Please output exactly the part of the records below that opens with the line containing "orange ring: 1 -> 0" and closes with the line containing "red ruler: 0 -> 3", both lines included, and nothing else.

> **Available data**

::::

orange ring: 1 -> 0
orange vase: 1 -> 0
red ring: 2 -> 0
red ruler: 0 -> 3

::::

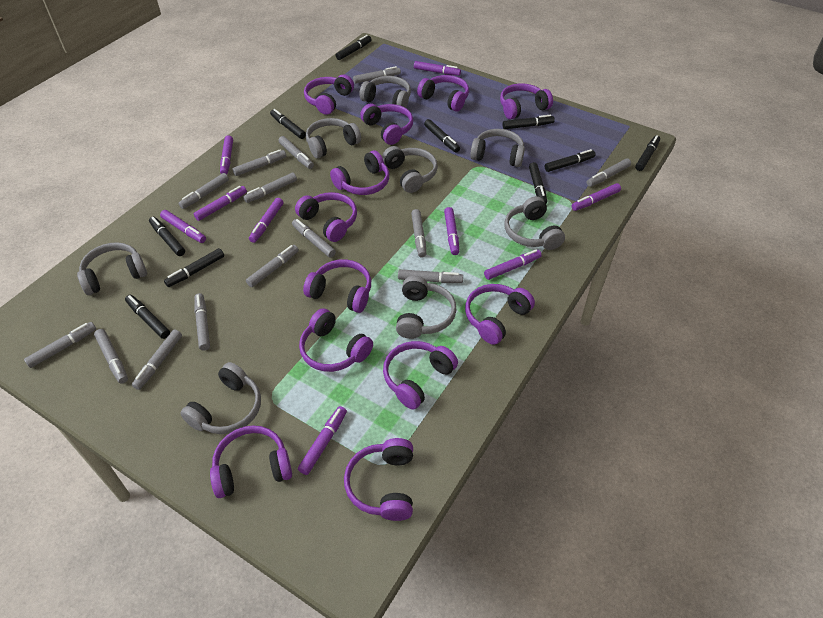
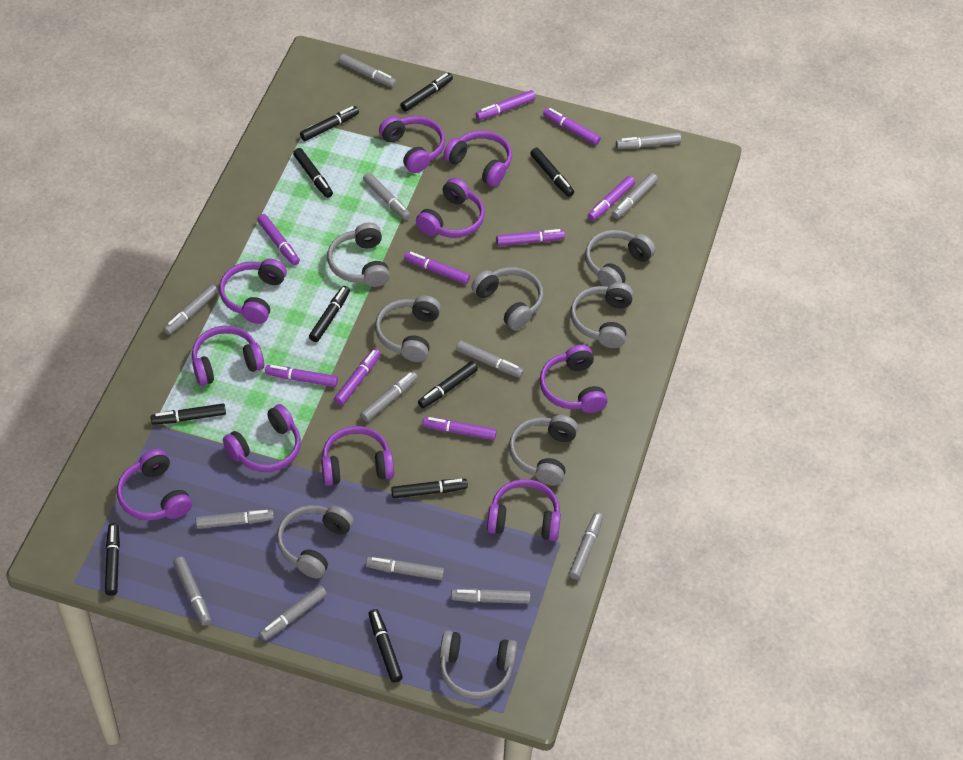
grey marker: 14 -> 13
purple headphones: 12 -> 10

::::

> **Written answer**
orange ring: 1 -> 0
orange vase: 1 -> 0
red ring: 2 -> 0
red ruler: 0 -> 3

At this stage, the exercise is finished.